■ **Task prompt**:
Each line in the records below, from the one that contains "J7 pin 1: N014 -> DGND" to the one that contains "U3: SP3485 -> SN75176", should be reproduced exactly, the first and last included.

■ **Provided data**:
——

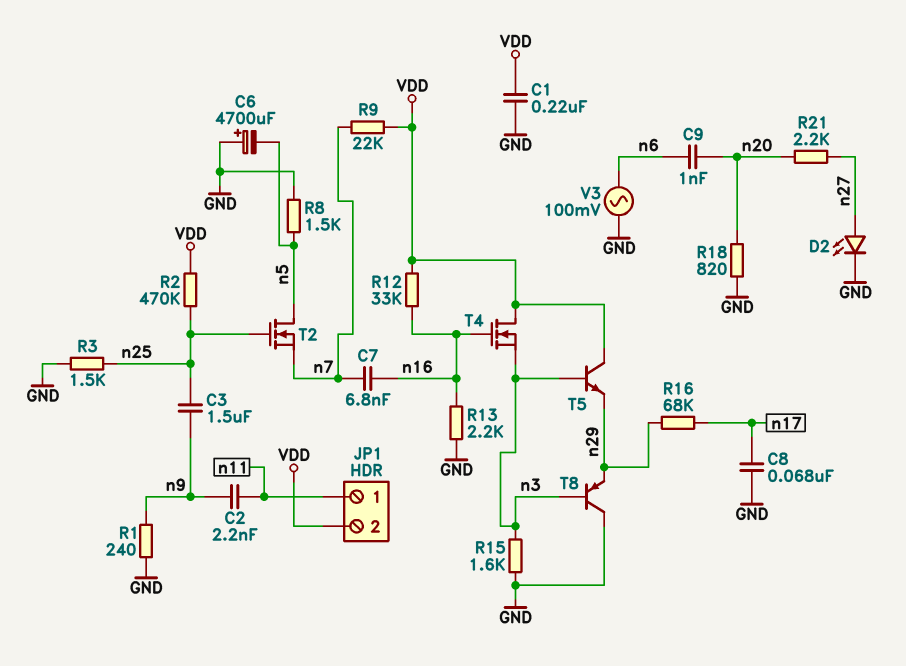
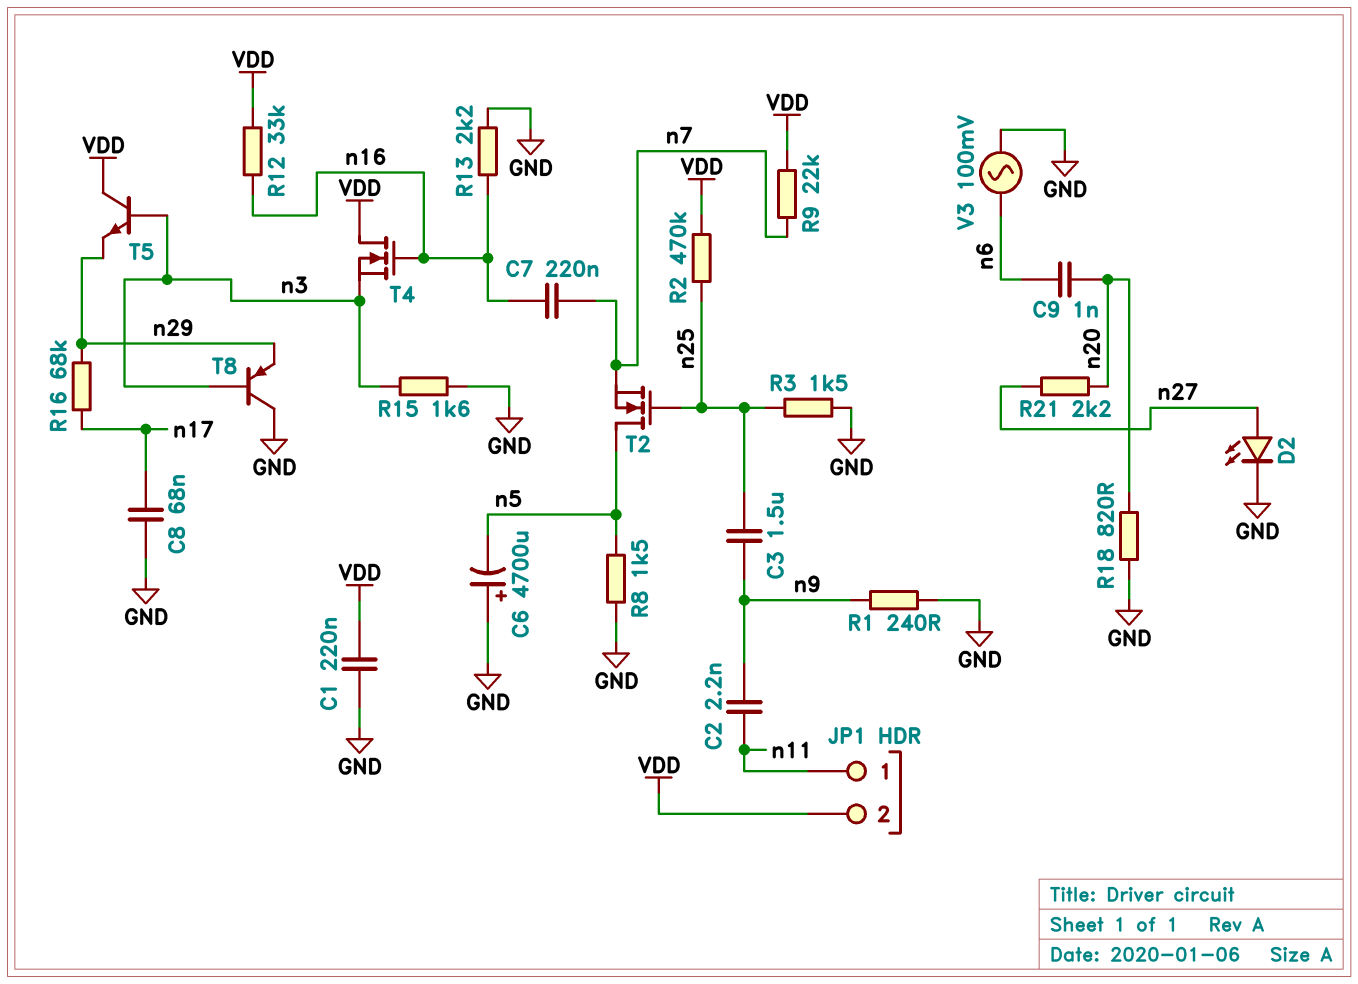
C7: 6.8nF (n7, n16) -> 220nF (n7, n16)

——

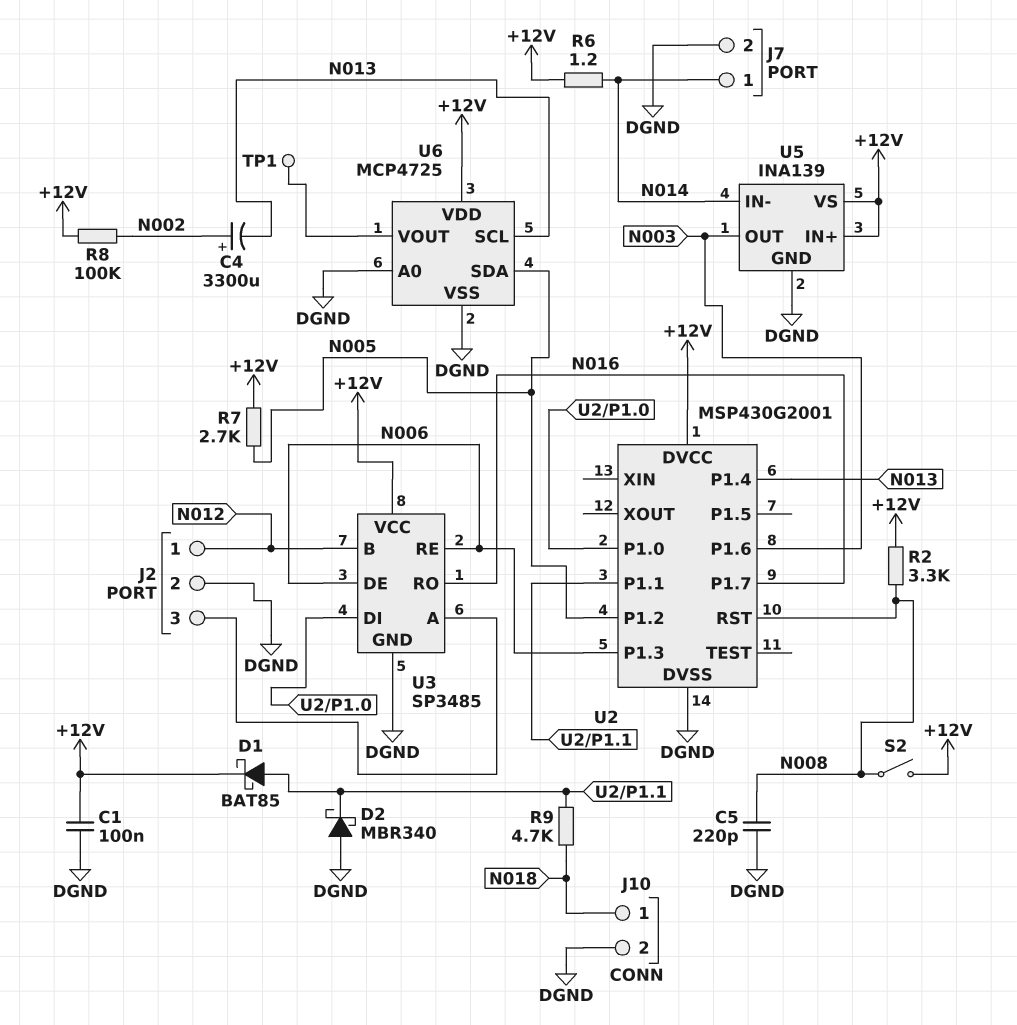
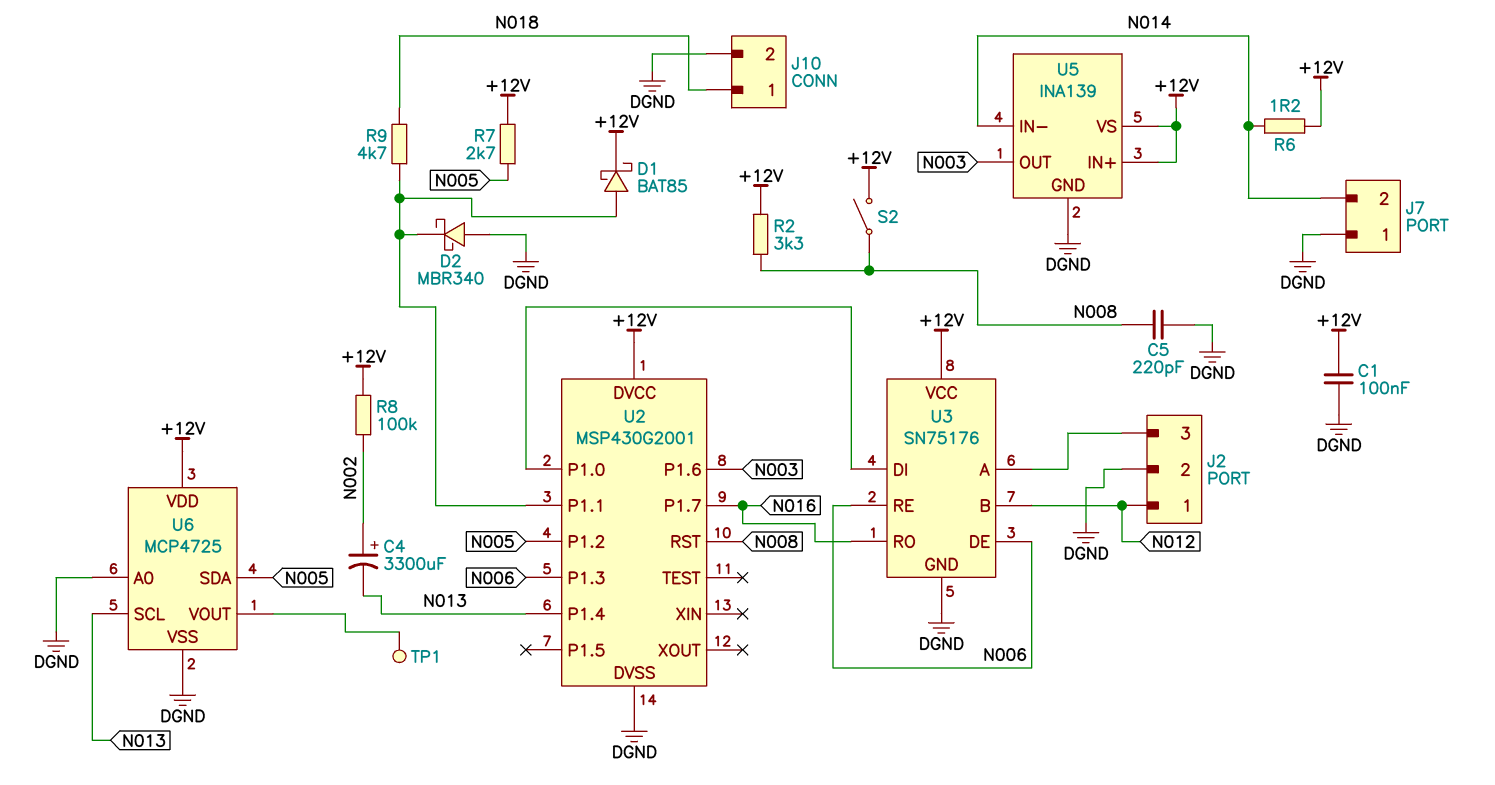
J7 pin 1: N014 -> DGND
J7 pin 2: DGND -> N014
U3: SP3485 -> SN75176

——

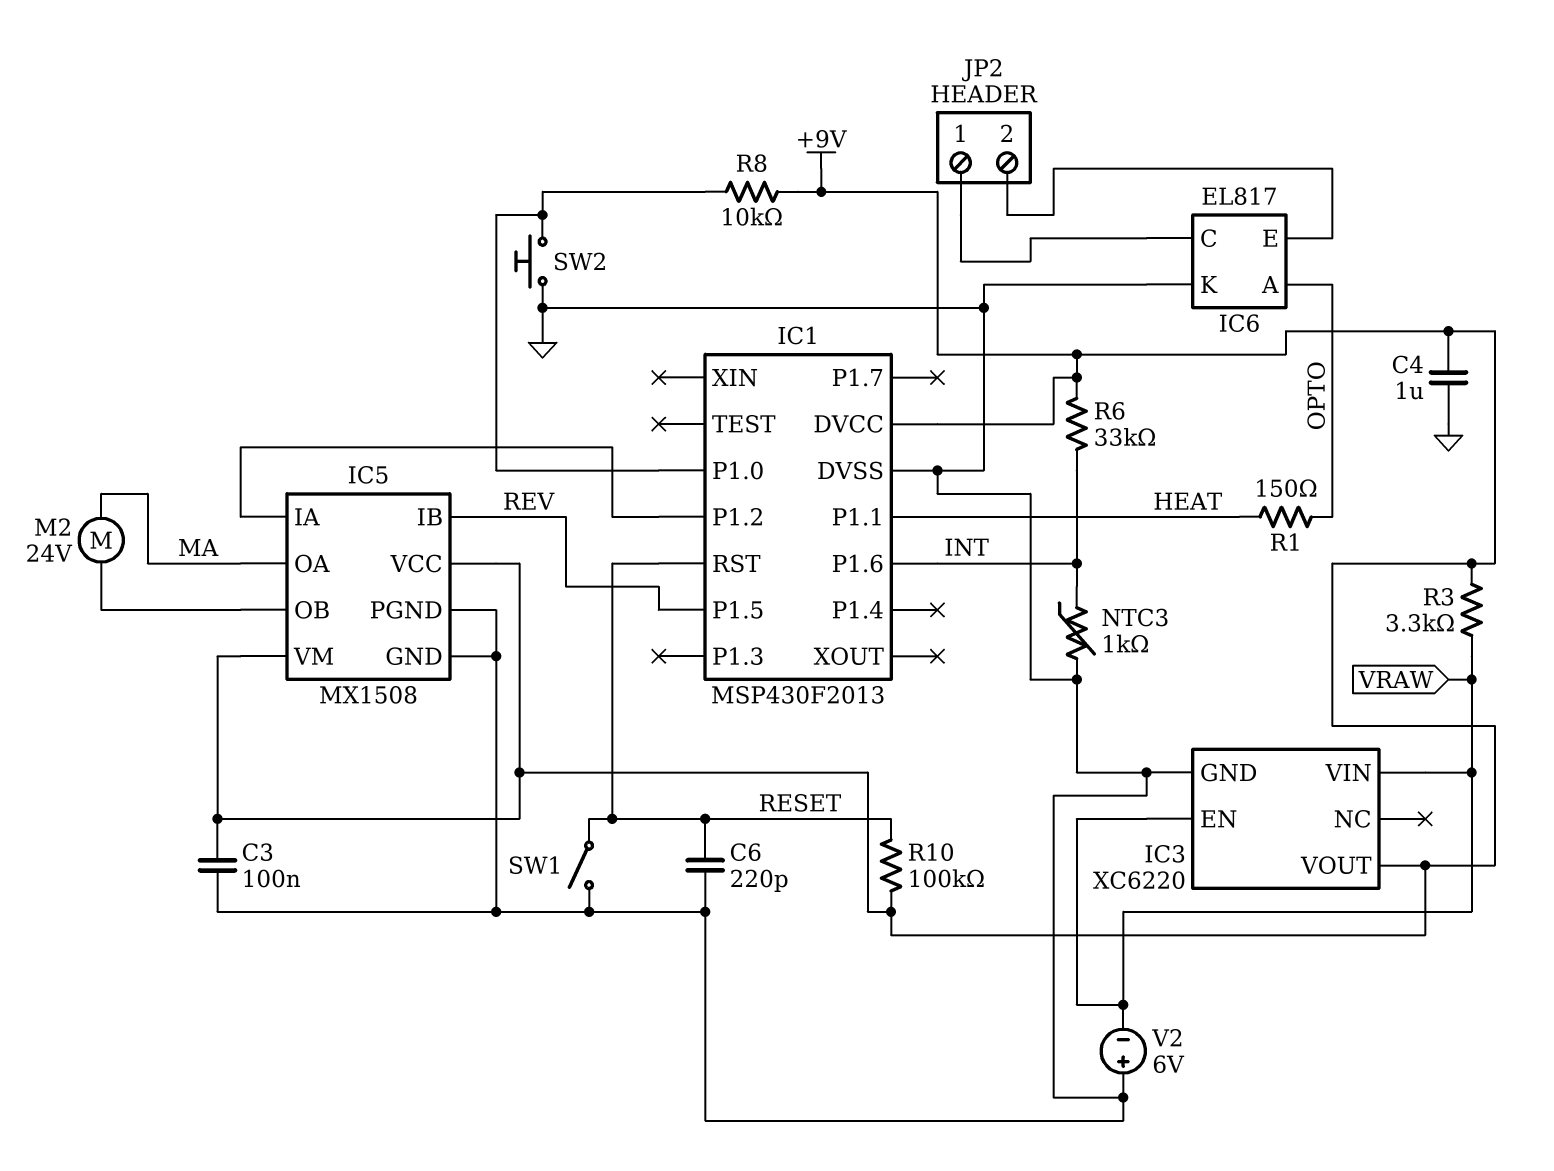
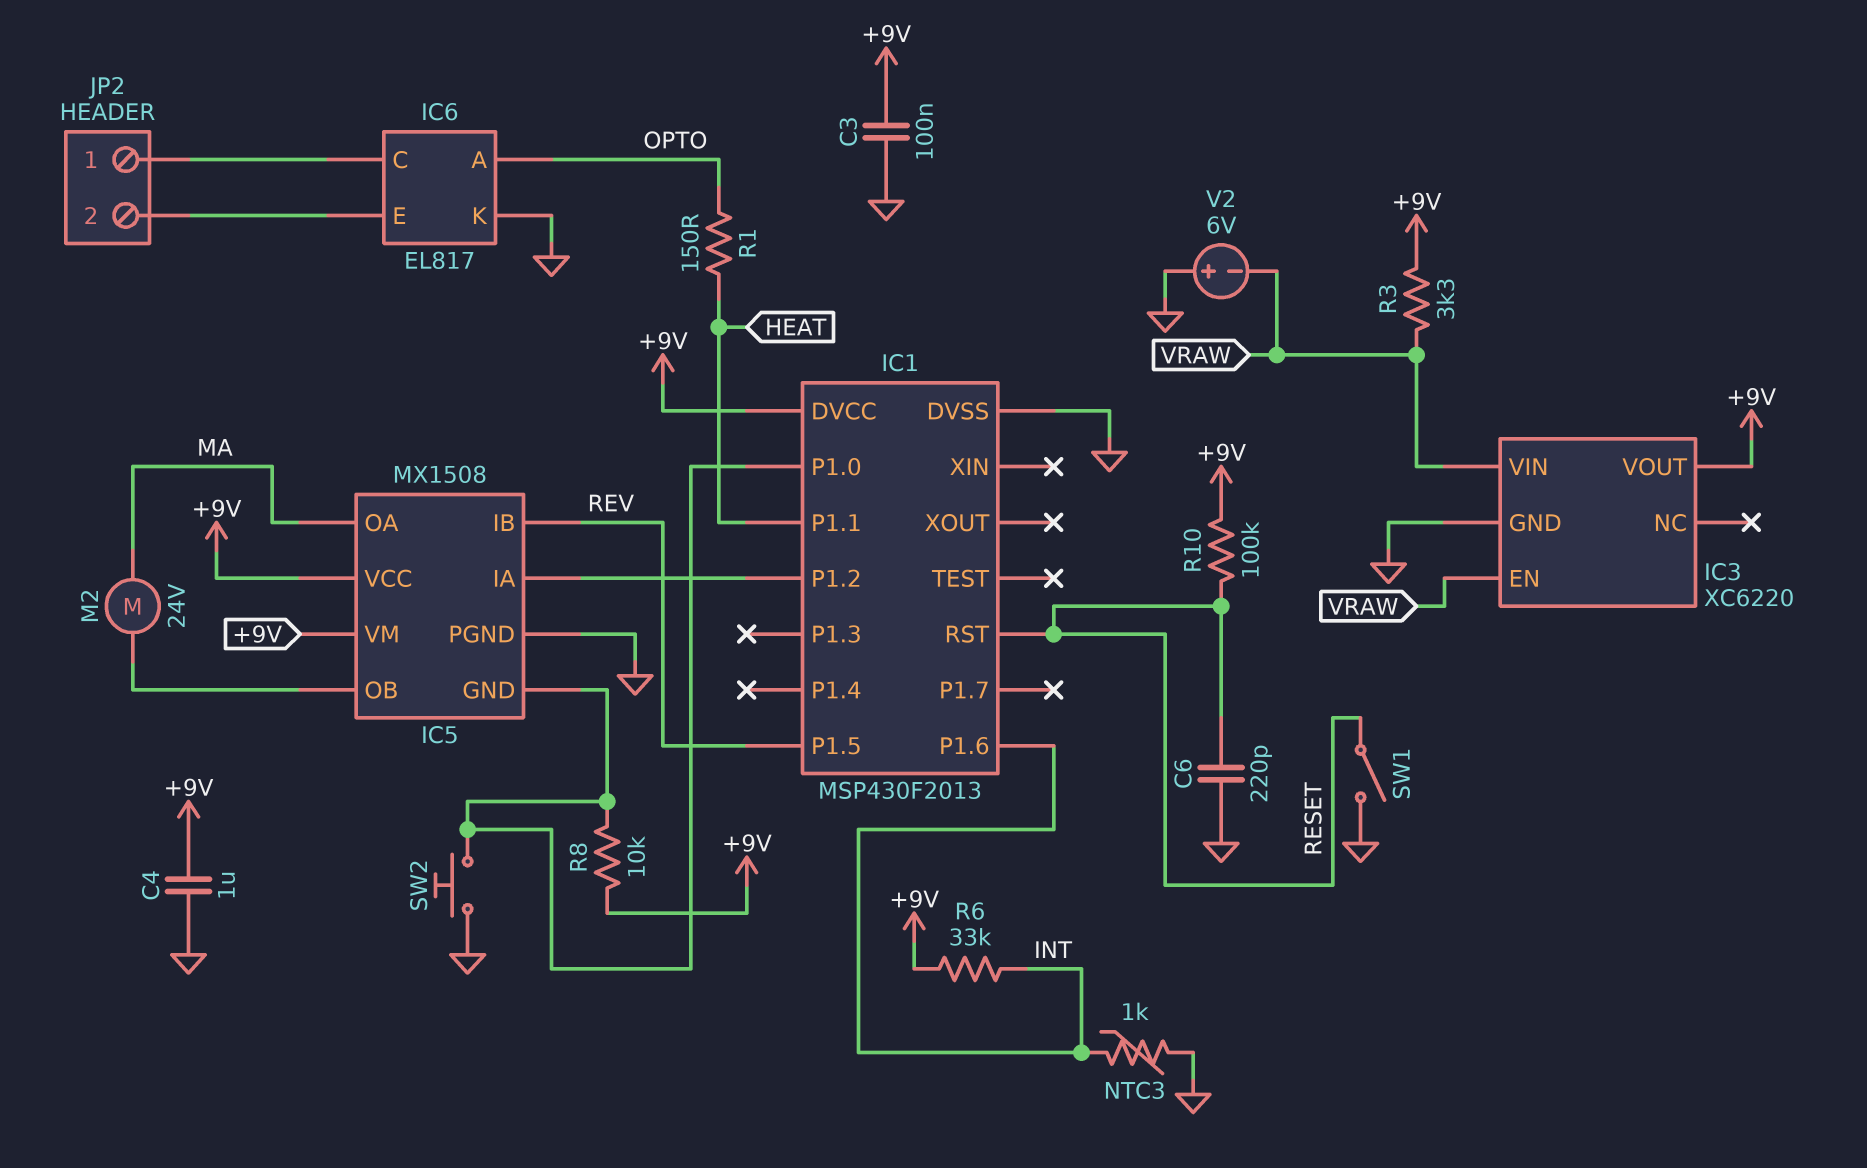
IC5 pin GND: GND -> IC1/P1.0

——

■ **Written response**:
J7 pin 1: N014 -> DGND
J7 pin 2: DGND -> N014
U3: SP3485 -> SN75176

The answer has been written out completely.